── Records provided

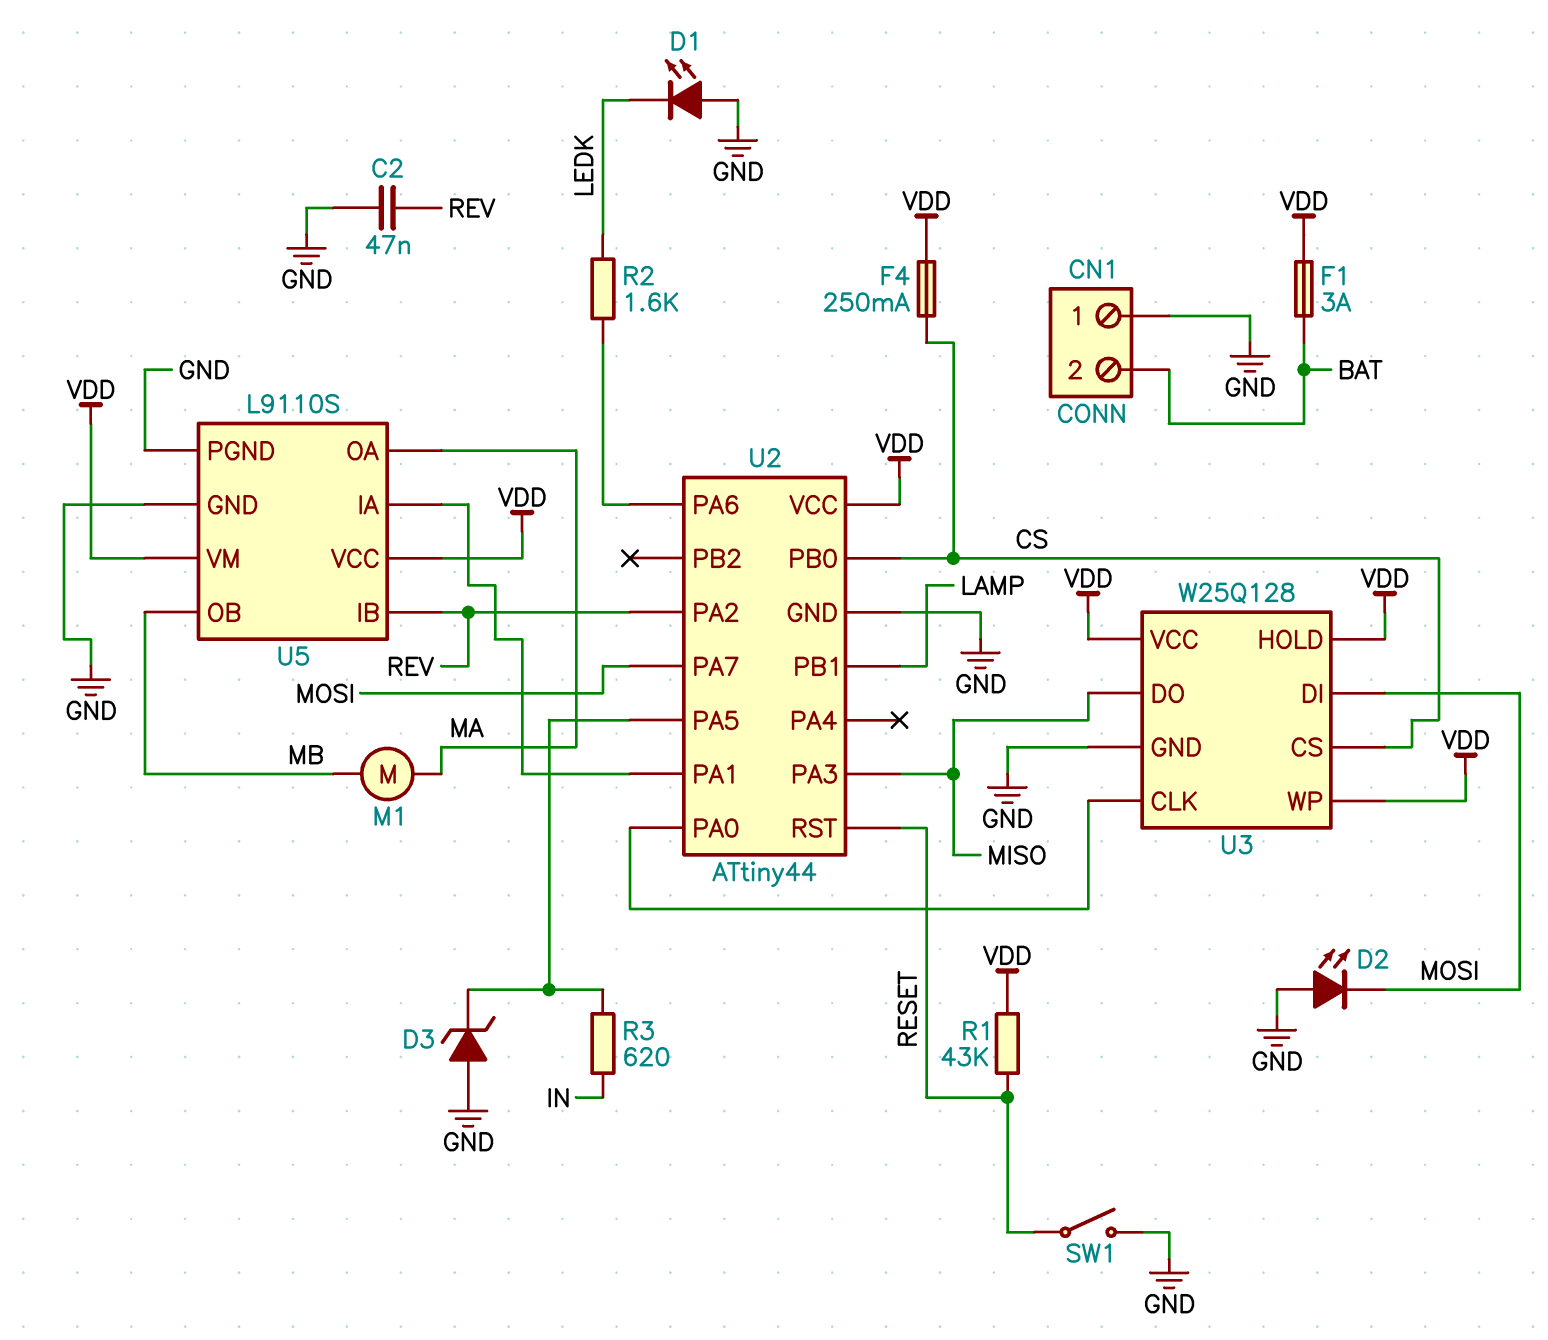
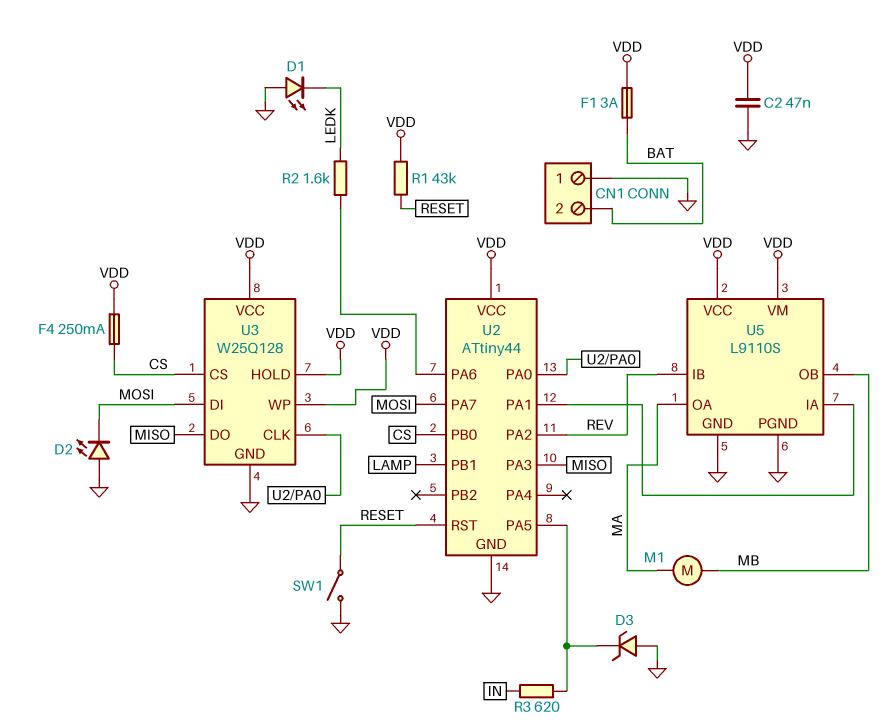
C2: 47nF (GND, REV) -> 47nF (GND, VDD)

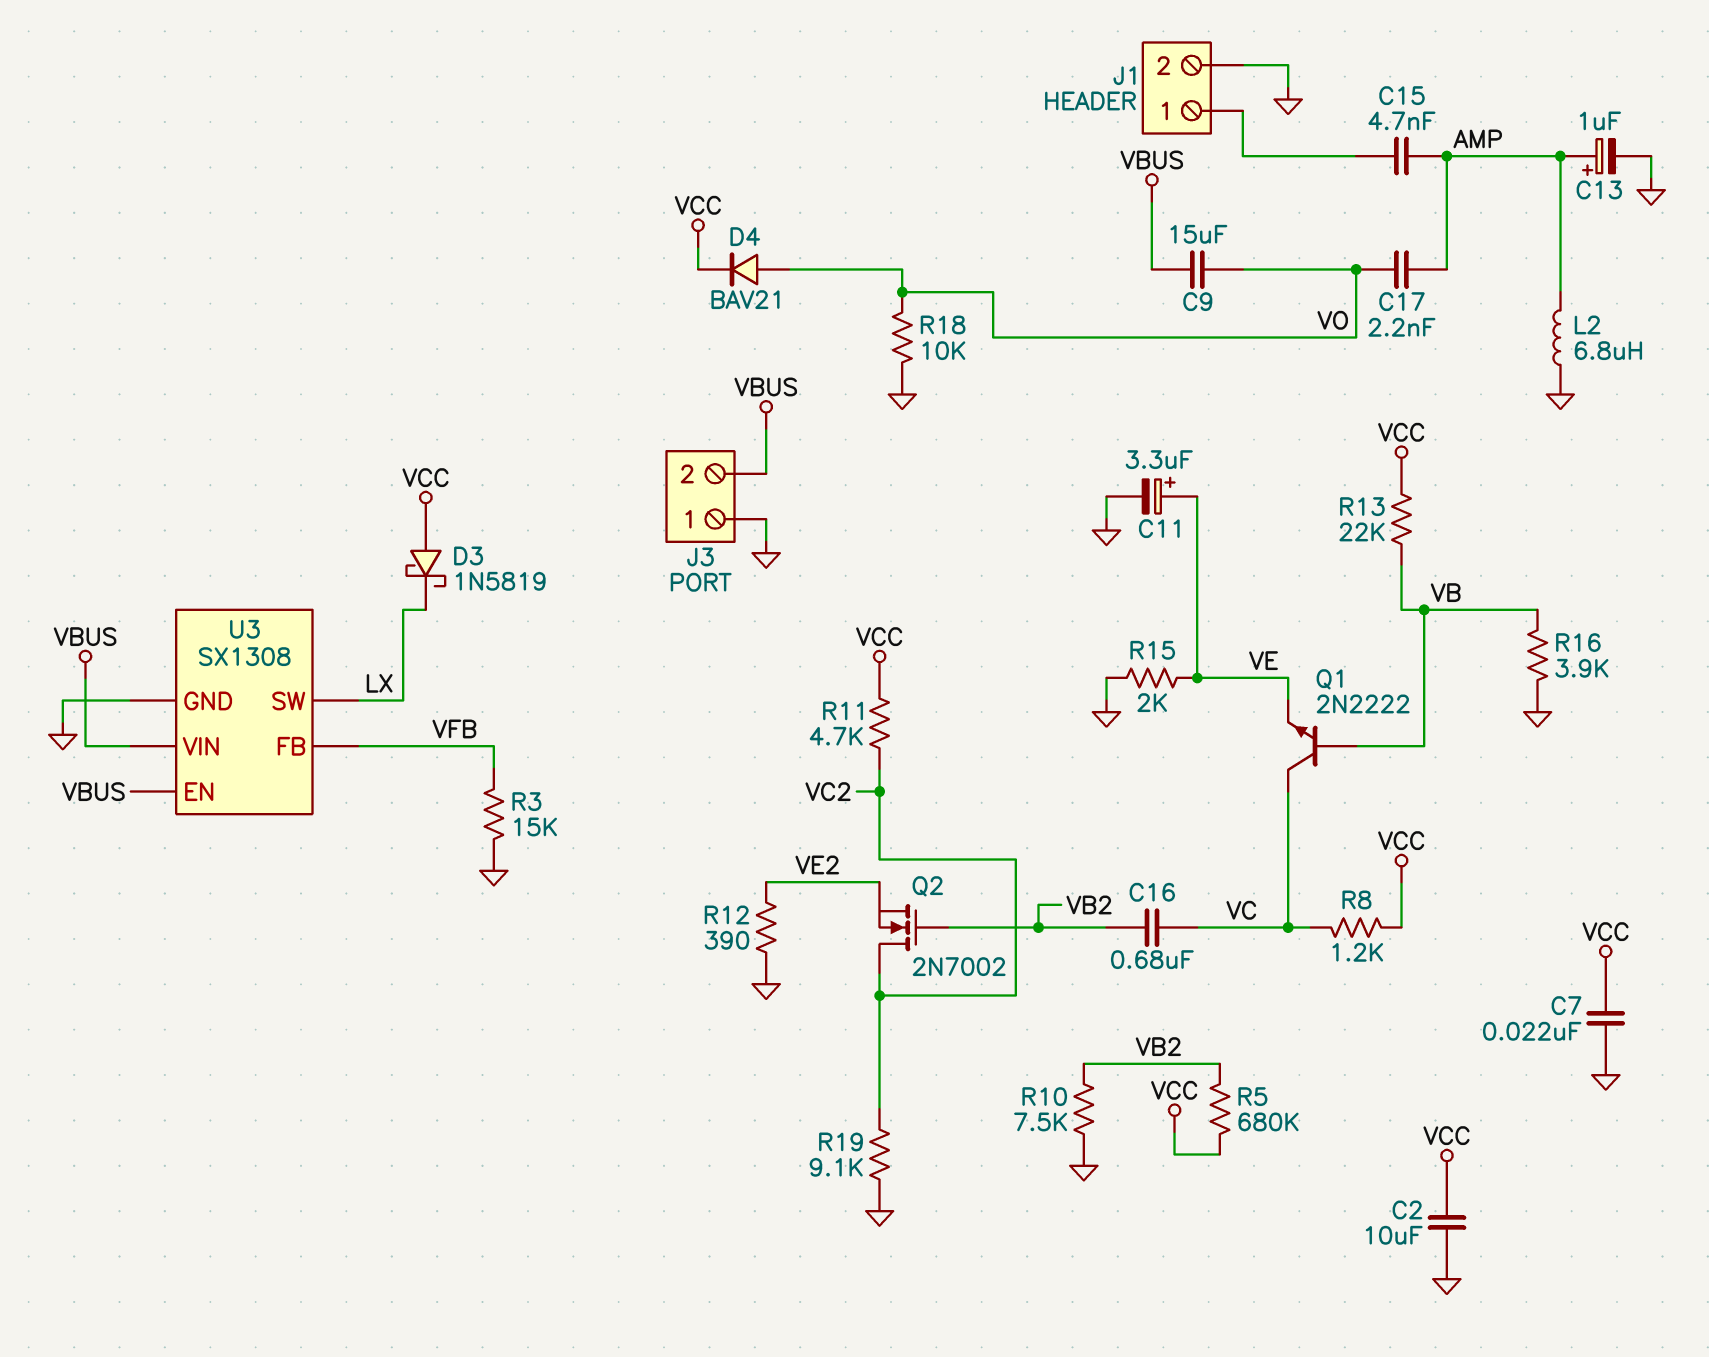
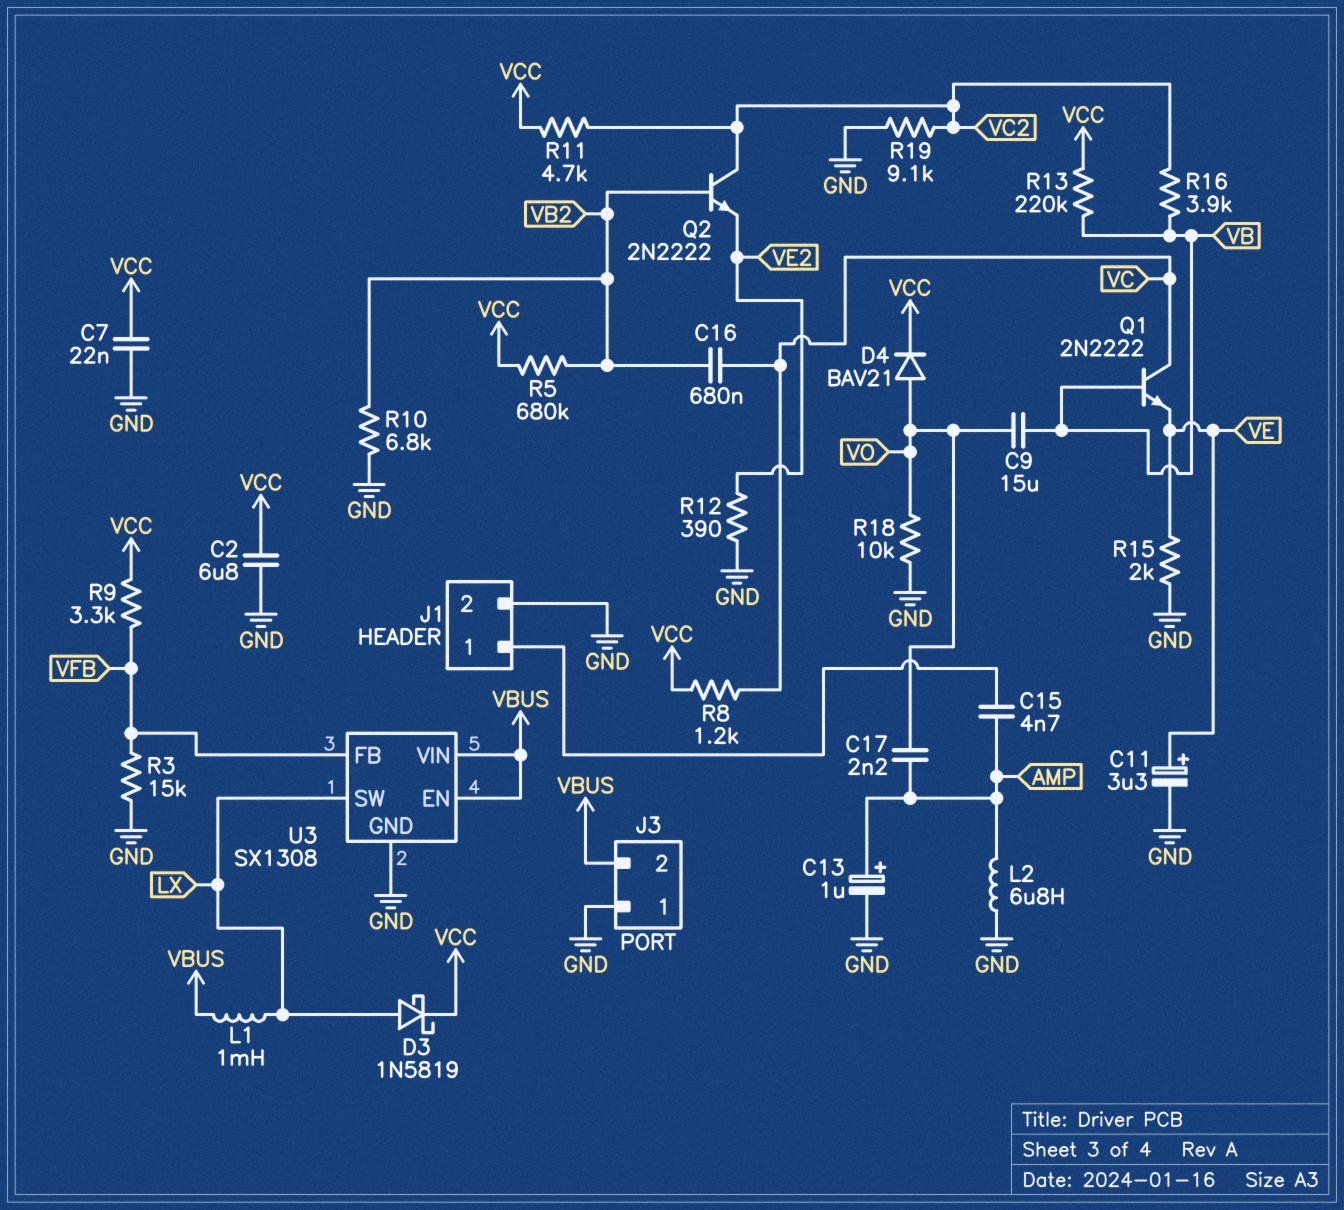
C2: 10uF (GND, VCC) -> 6.8uF (GND, VCC)
C9: 15uF (VBUS, VO) -> 15uF (VB, VO)
D3: schottky 1N5819 (A VCC, K LX) -> schottky 1N5819 (A LX, K VCC)
L1: none -> 1mH (LX, VBUS)
Q2: NMOS 2N7002 (G VB2, D VC2, S VE2) -> NPN 2N2222 (B VB2, C VC2, E VE2)
R9: none -> 3.3k (VCC, VFB)
R10: 7.5k (GND, VB2) -> 6.8k (GND, VB2)
R13: 22k (VB, VCC) -> 220k (VB, VCC)
R16: 3.9k (GND, VB) -> 3.9k (VB, VC2)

────

**What is needed**
Please output every record above exactly as written, leaving out the pictures.

**Response area**
C2: 47nF (GND, REV) -> 47nF (GND, VDD)

C2: 10uF (GND, VCC) -> 6.8uF (GND, VCC)
C9: 15uF (VBUS, VO) -> 15uF (VB, VO)
D3: schottky 1N5819 (A VCC, K LX) -> schottky 1N5819 (A LX, K VCC)
L1: none -> 1mH (LX, VBUS)
Q2: NMOS 2N7002 (G VB2, D VC2, S VE2) -> NPN 2N2222 (B VB2, C VC2, E VE2)
R9: none -> 3.3k (VCC, VFB)
R10: 7.5k (GND, VB2) -> 6.8k (GND, VB2)
R13: 22k (VB, VCC) -> 220k (VB, VCC)
R16: 3.9k (GND, VB) -> 3.9k (VB, VC2)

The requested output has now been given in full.